### Task statement
So long as no pictures are carried over, output the records below exactly.

### Information shown
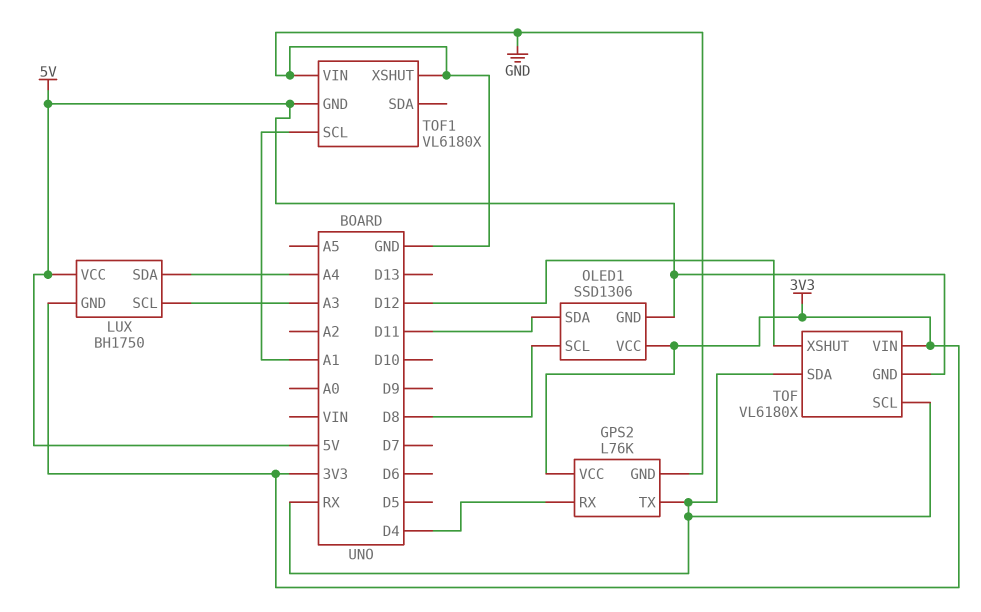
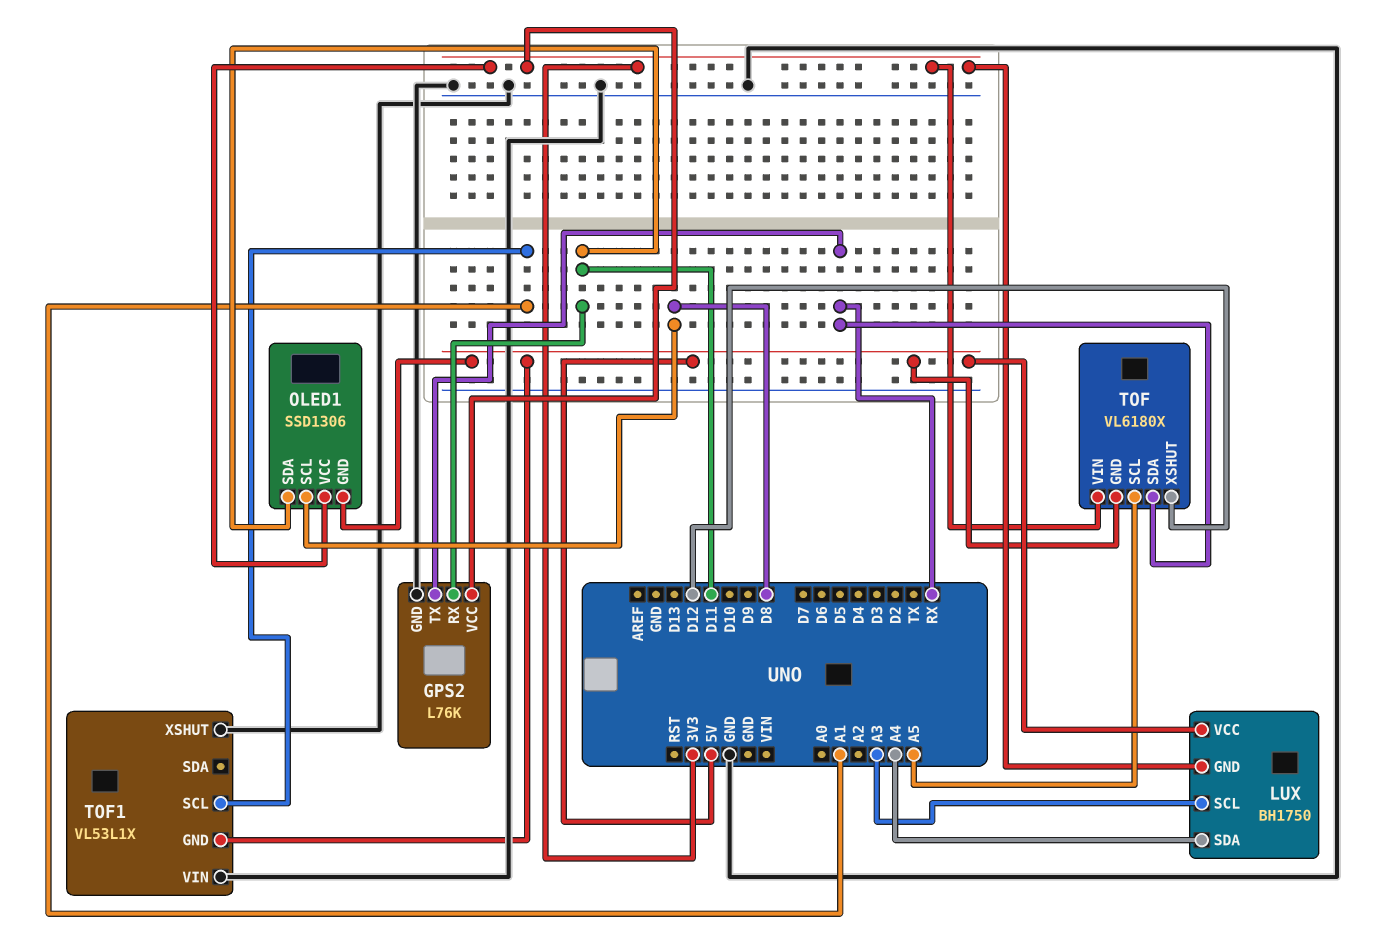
GPS2 pin RX: D4 -> D11
TOF pin SCL: RX -> A5
TOF1: VL6180X -> VL53L1X

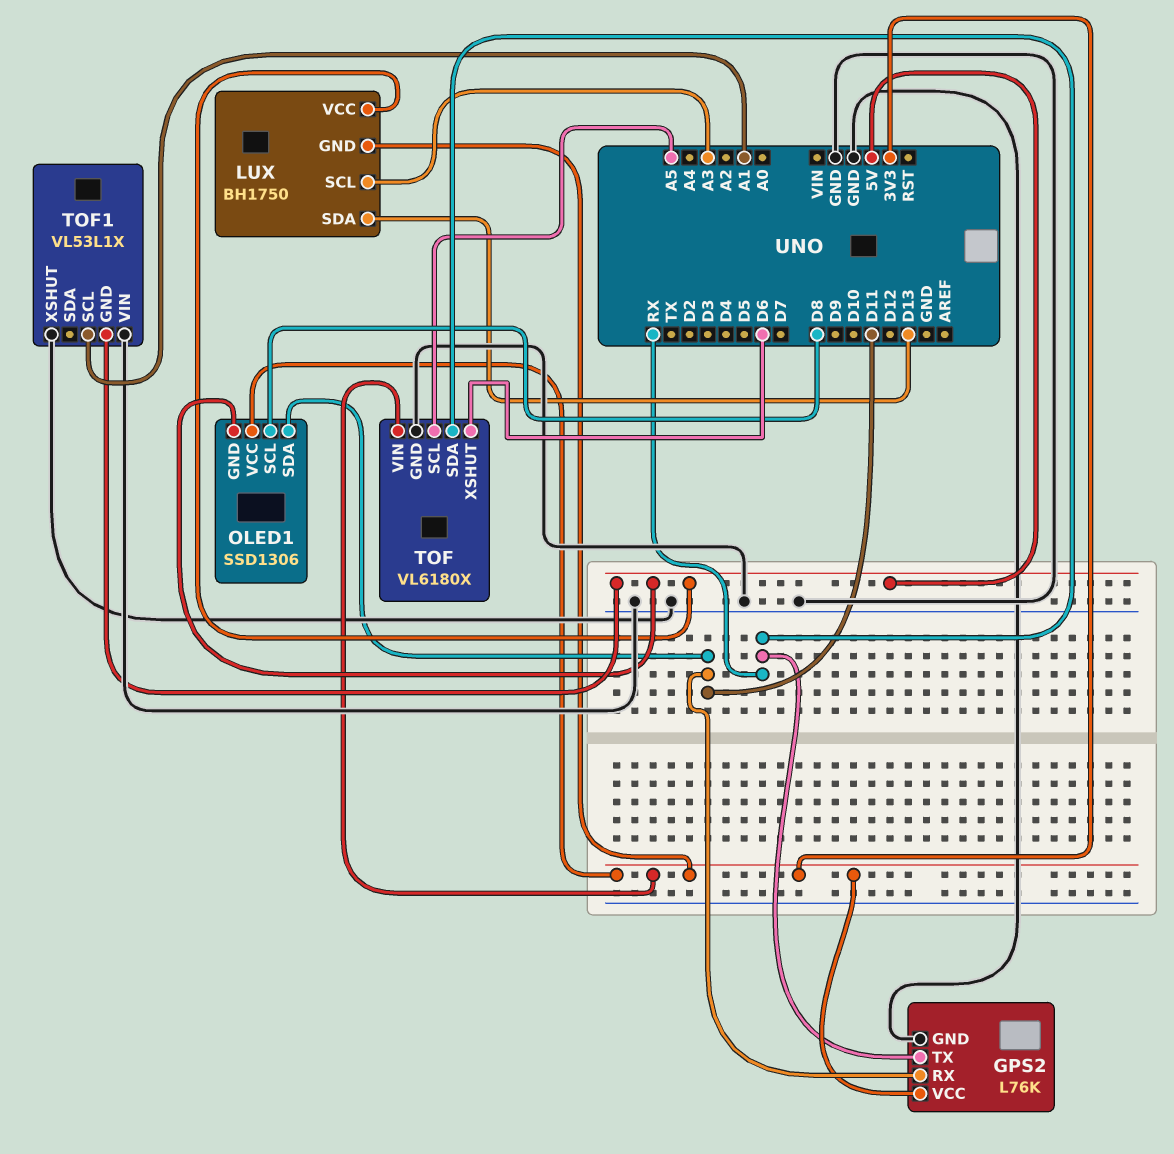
LUX pin SDA: A4 -> D13
TOF pin GND: 5V -> GND
TOF pin XSHUT: D12 -> D6

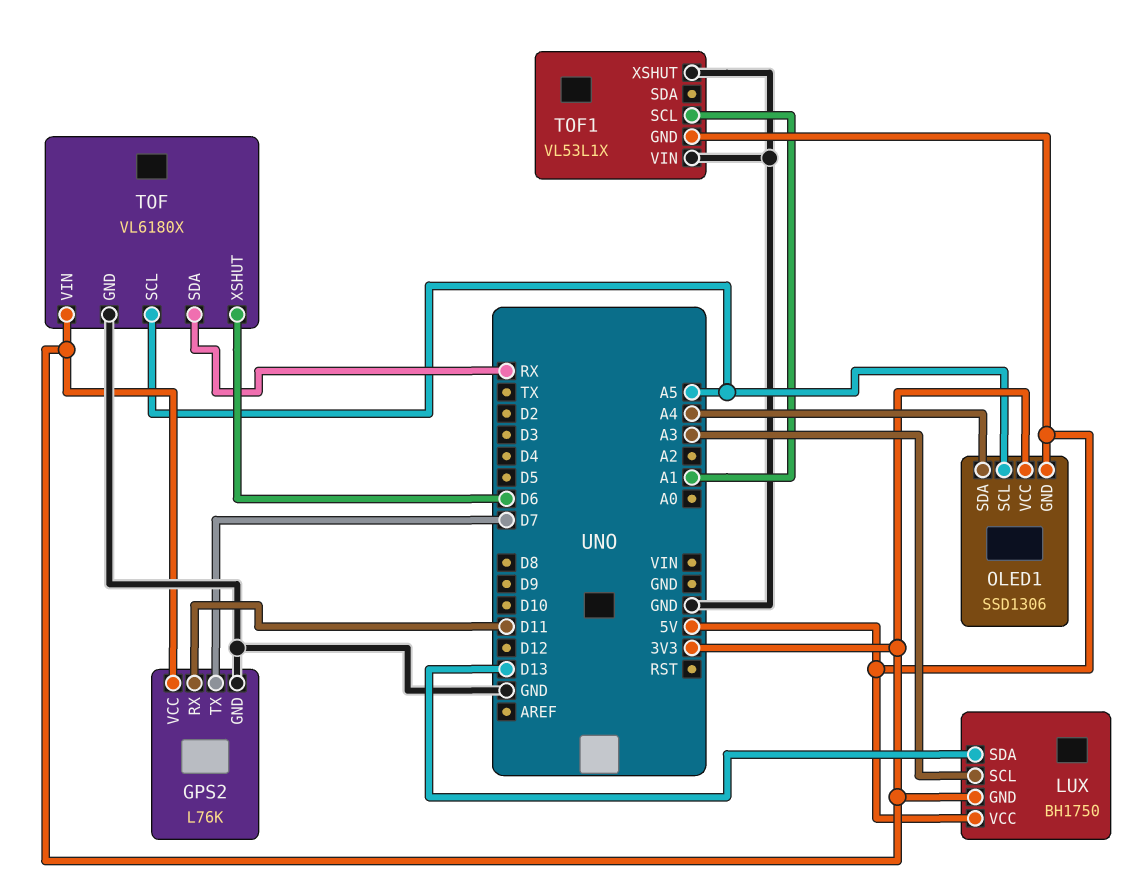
GPS2 pin TX: RX -> D7
OLED1 pin SCL: D8 -> A5
OLED1 pin SDA: D11 -> A4

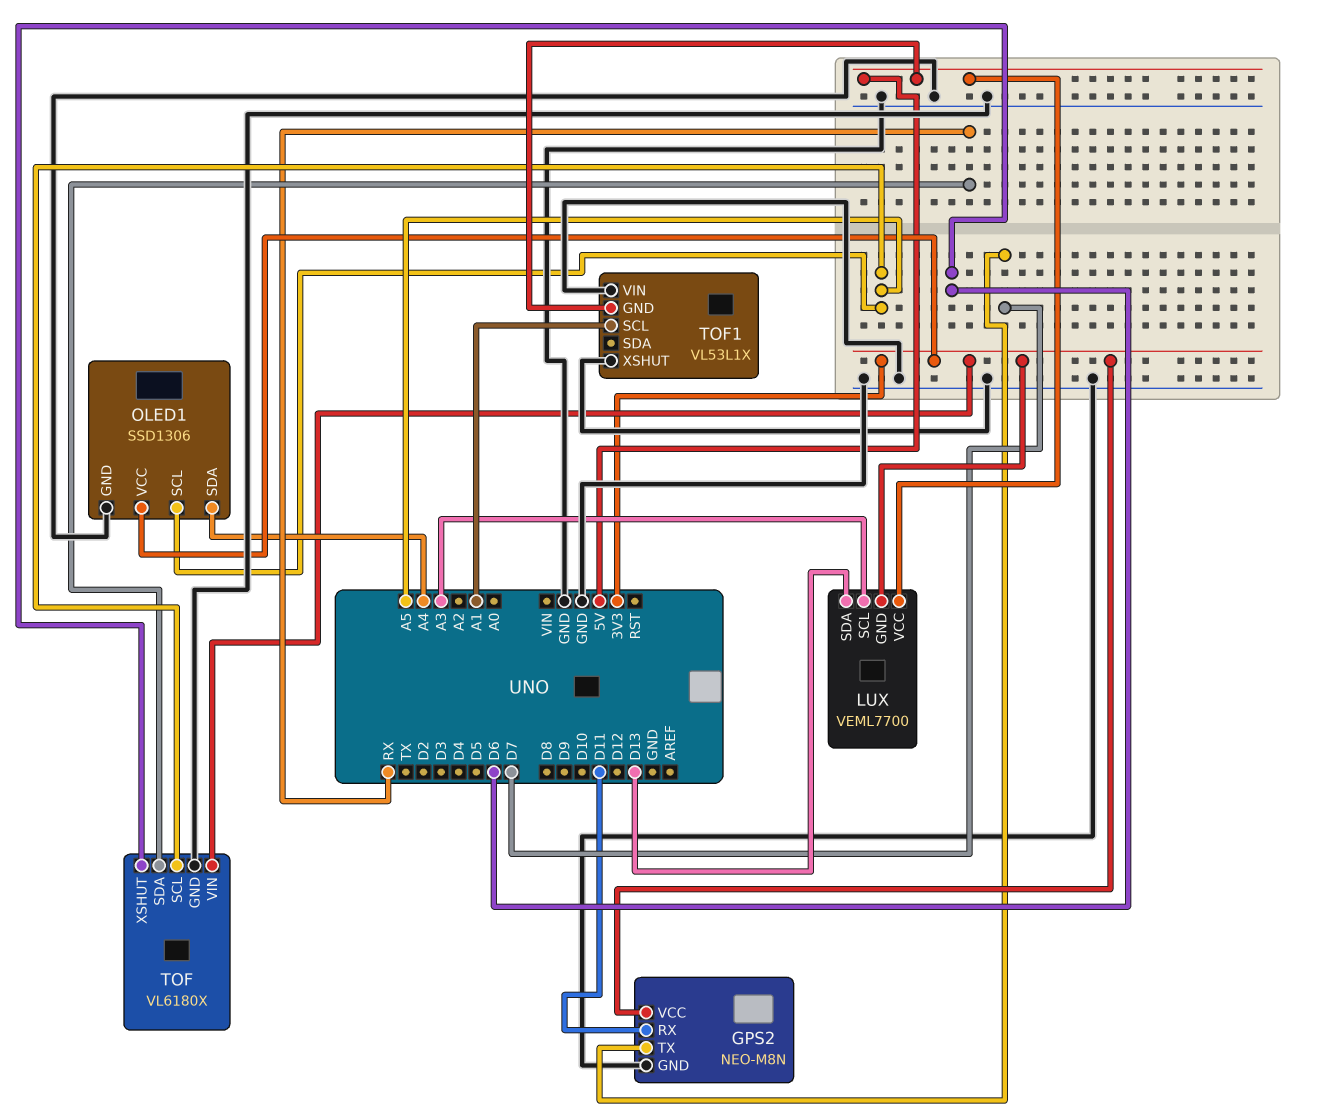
GPS2: L76K -> NEO-M8N
LUX: BH1750 -> VEML7700
OLED1 pin GND: 5V -> GND

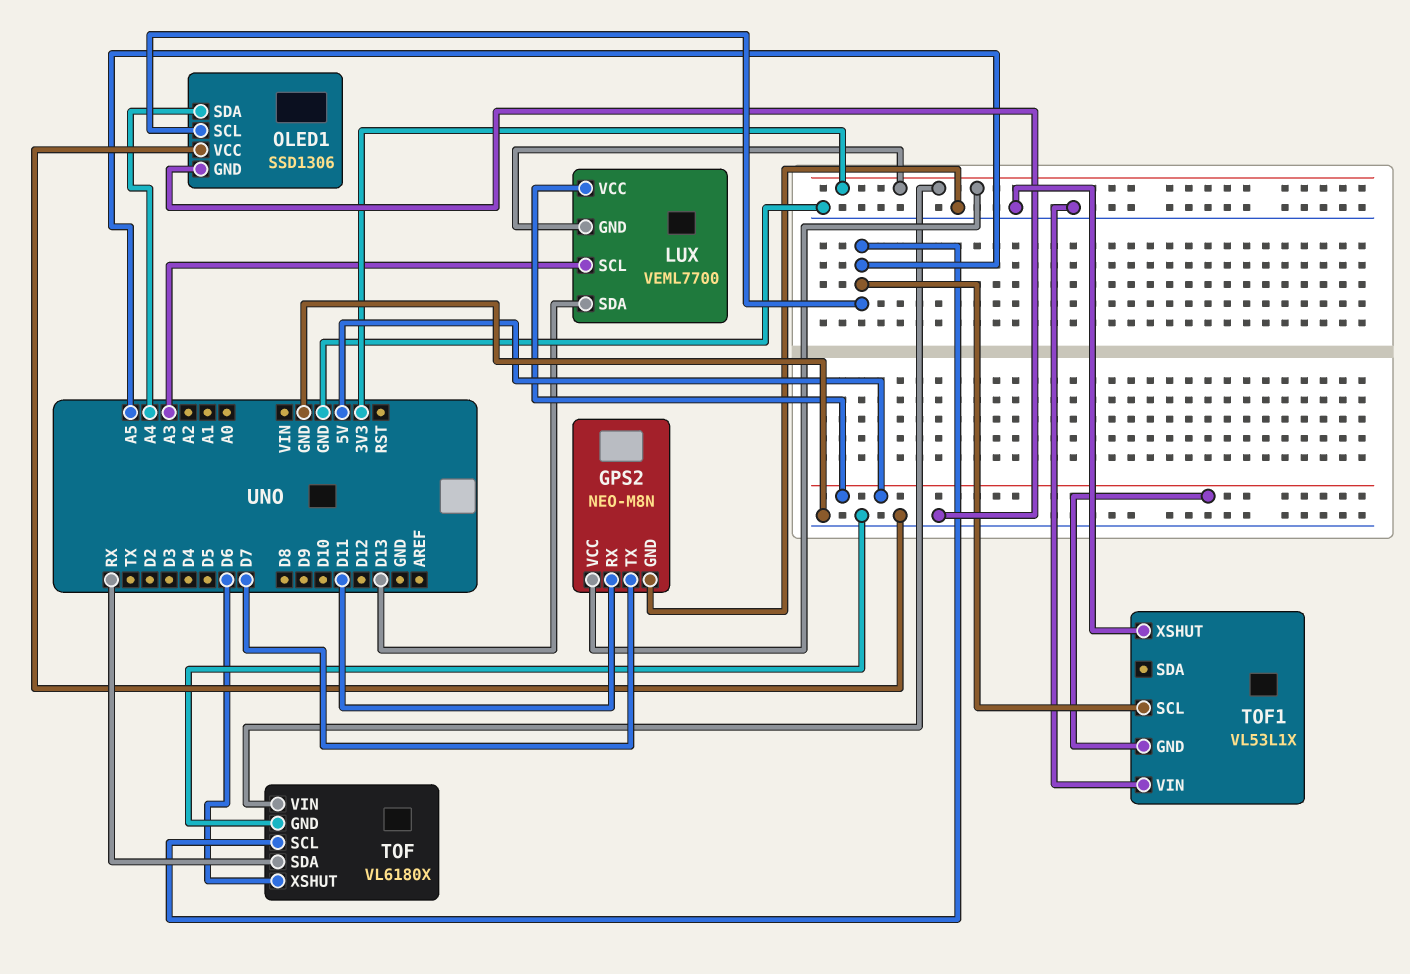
OLED1 pin VCC: 3V3 -> GND
TOF1 pin SCL: A1 -> A5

### Written response
GPS2 pin RX: D4 -> D11
TOF pin SCL: RX -> A5
TOF1: VL6180X -> VL53L1X

LUX pin SDA: A4 -> D13
TOF pin GND: 5V -> GND
TOF pin XSHUT: D12 -> D6

GPS2 pin TX: RX -> D7
OLED1 pin SCL: D8 -> A5
OLED1 pin SDA: D11 -> A4

GPS2: L76K -> NEO-M8N
LUX: BH1750 -> VEML7700
OLED1 pin GND: 5V -> GND

OLED1 pin VCC: 3V3 -> GND
TOF1 pin SCL: A1 -> A5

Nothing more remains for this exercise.